Given data:
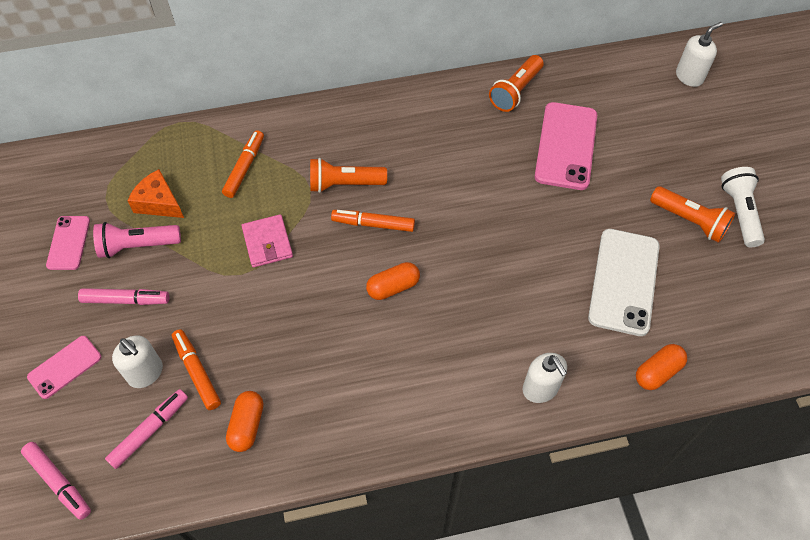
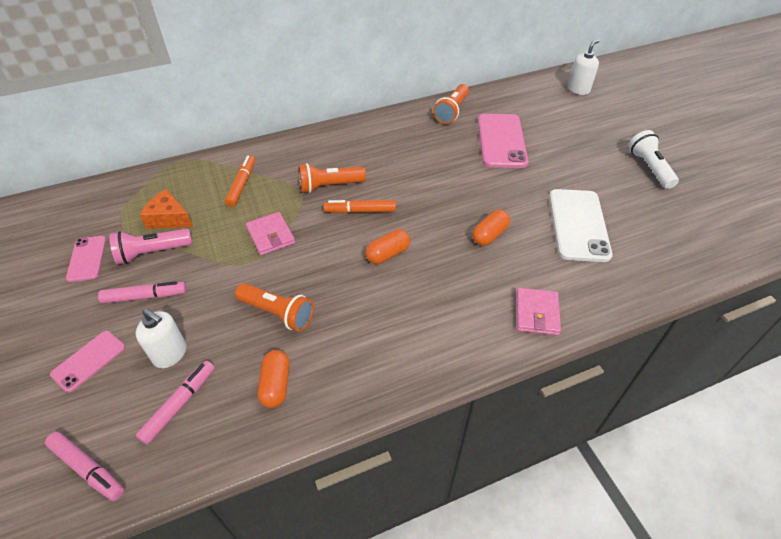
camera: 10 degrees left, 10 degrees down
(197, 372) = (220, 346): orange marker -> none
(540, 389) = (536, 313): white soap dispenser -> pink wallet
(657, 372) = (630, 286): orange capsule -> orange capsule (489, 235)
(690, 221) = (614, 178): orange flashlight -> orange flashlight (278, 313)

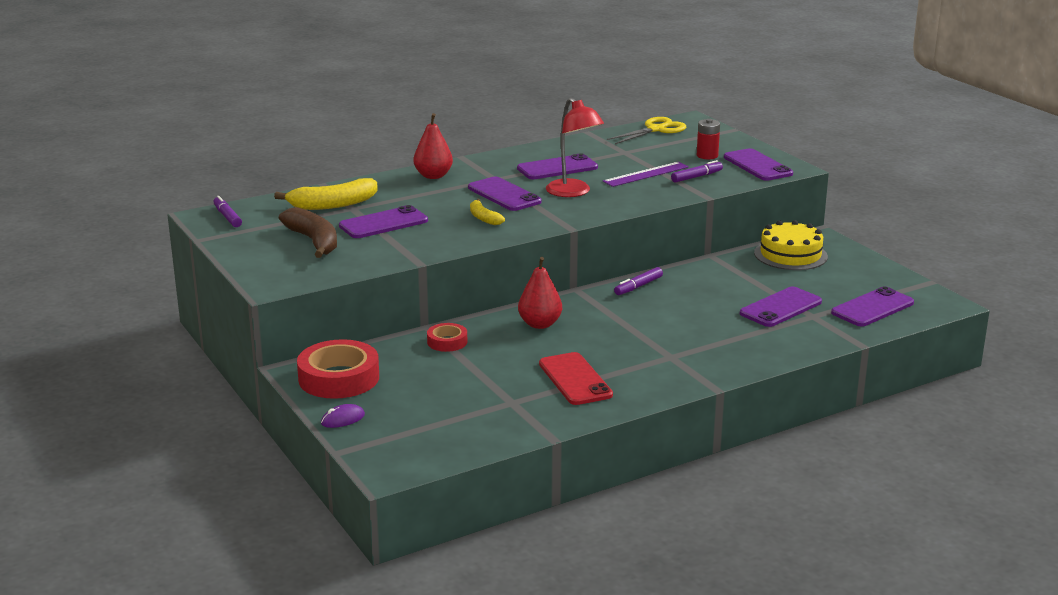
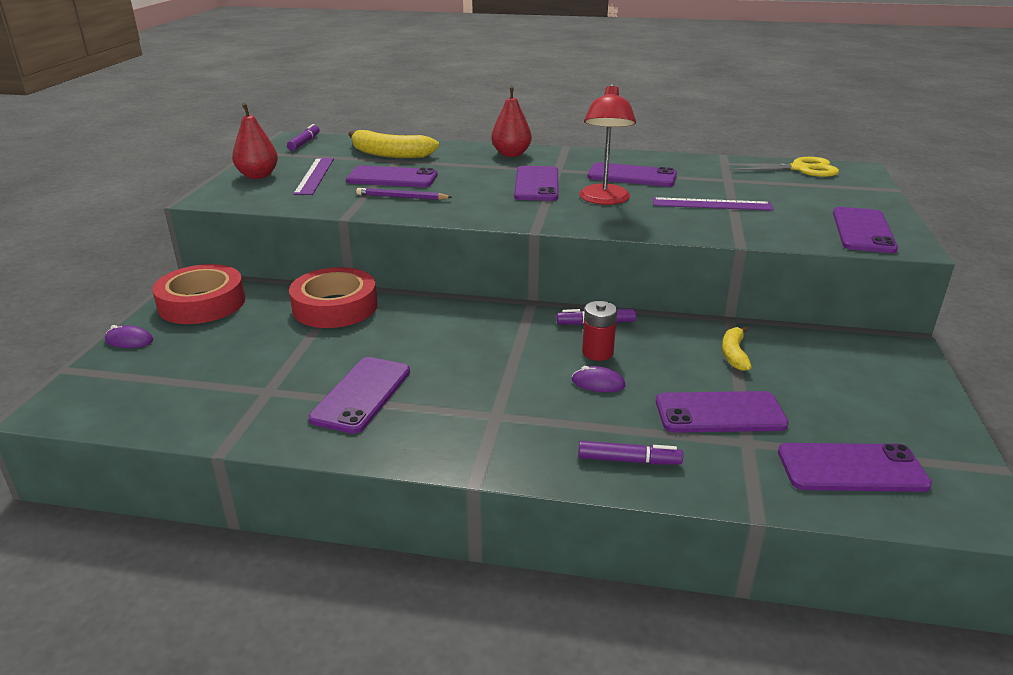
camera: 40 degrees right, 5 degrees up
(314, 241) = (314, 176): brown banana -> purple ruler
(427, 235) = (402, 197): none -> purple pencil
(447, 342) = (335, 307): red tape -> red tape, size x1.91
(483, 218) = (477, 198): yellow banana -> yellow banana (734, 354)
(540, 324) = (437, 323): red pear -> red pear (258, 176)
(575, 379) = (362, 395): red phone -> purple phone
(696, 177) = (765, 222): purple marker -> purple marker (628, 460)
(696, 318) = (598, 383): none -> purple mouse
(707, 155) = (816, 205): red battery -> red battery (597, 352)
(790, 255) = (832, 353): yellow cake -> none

==

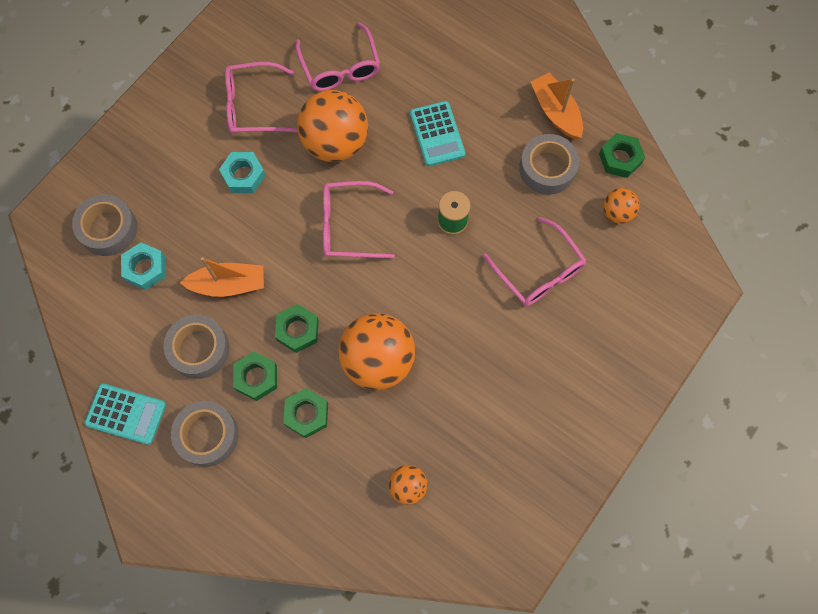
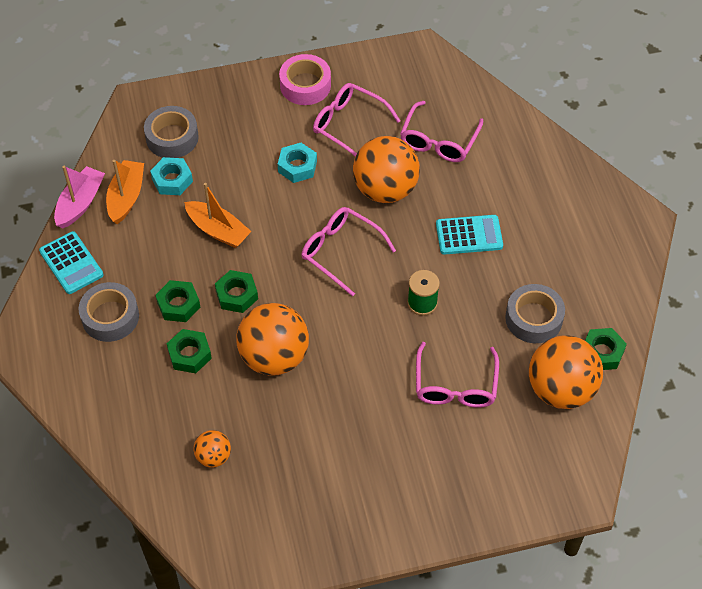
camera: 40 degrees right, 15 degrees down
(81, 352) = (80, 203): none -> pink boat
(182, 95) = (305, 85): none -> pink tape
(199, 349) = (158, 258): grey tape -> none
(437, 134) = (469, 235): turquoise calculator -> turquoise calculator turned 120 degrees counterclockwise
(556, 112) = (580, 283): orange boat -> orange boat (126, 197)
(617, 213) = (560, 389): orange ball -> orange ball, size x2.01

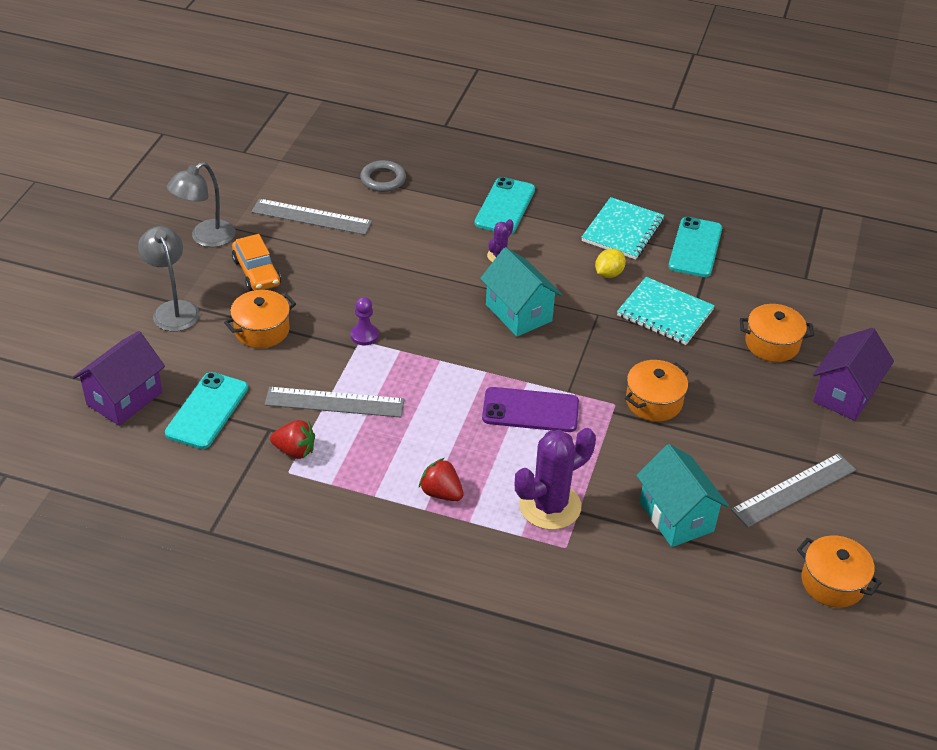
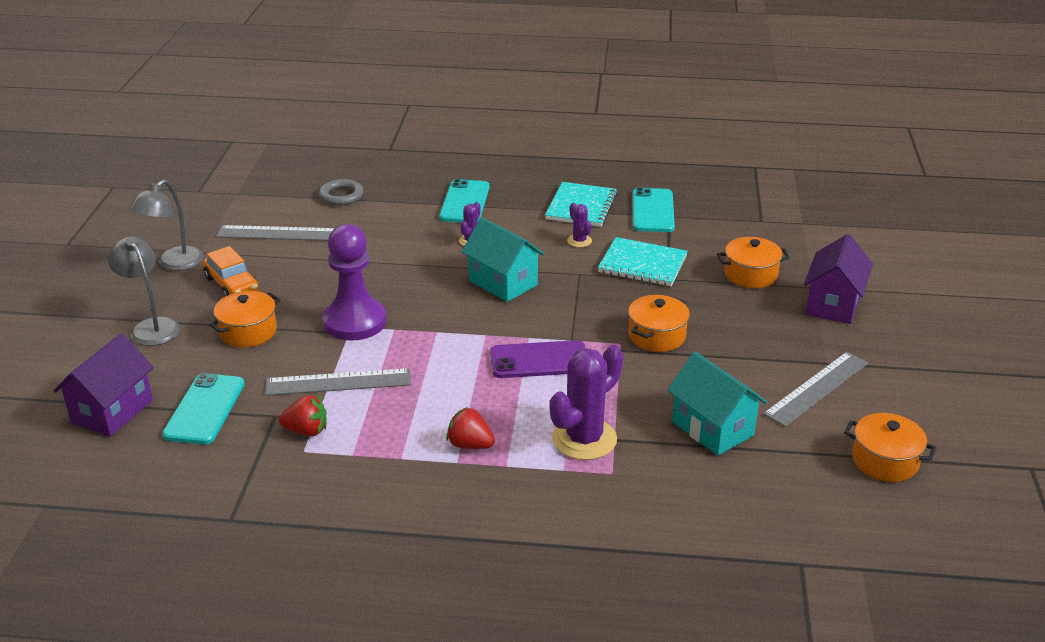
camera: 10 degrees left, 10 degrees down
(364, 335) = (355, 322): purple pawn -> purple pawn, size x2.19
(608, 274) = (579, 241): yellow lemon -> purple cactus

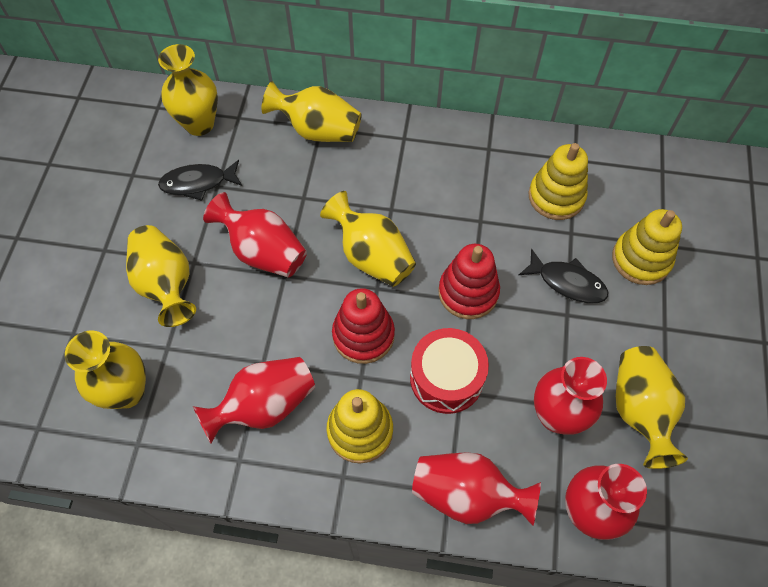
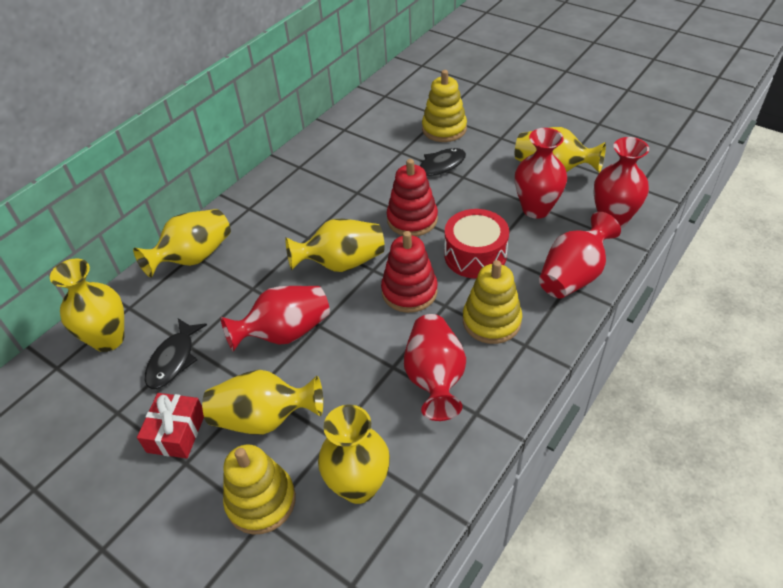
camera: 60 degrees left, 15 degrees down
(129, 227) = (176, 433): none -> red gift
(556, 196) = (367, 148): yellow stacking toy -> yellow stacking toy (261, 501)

* * *

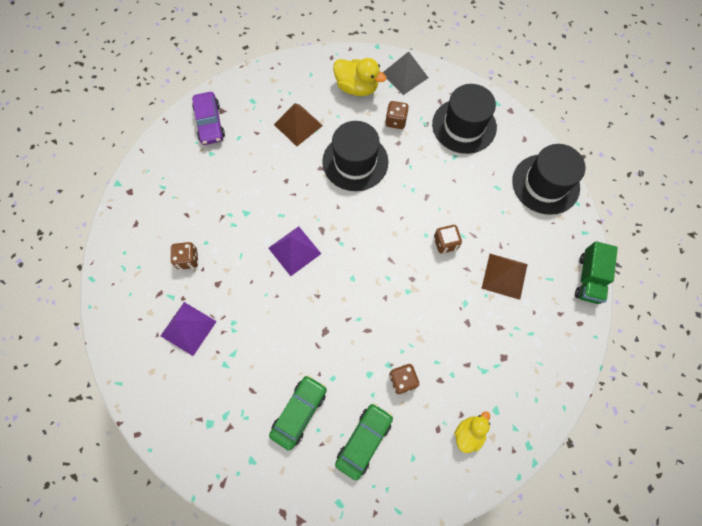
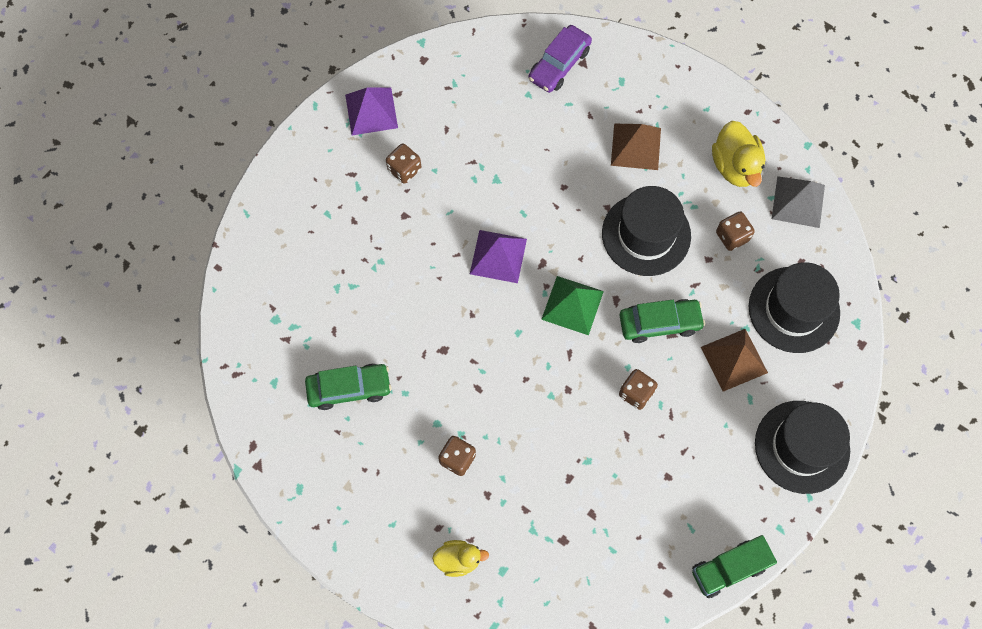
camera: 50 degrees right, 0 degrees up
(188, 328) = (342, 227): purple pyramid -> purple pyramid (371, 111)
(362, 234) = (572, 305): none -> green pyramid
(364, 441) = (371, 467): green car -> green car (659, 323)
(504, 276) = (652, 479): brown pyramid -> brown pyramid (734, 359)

Problem requirements: Of the lines in the data, report each one containing the string "brown".

Written response:
(314, 241) = (314, 176): brown banana -> purple ruler
(504, 276) = (652, 479): brown pyramid -> brown pyramid (734, 359)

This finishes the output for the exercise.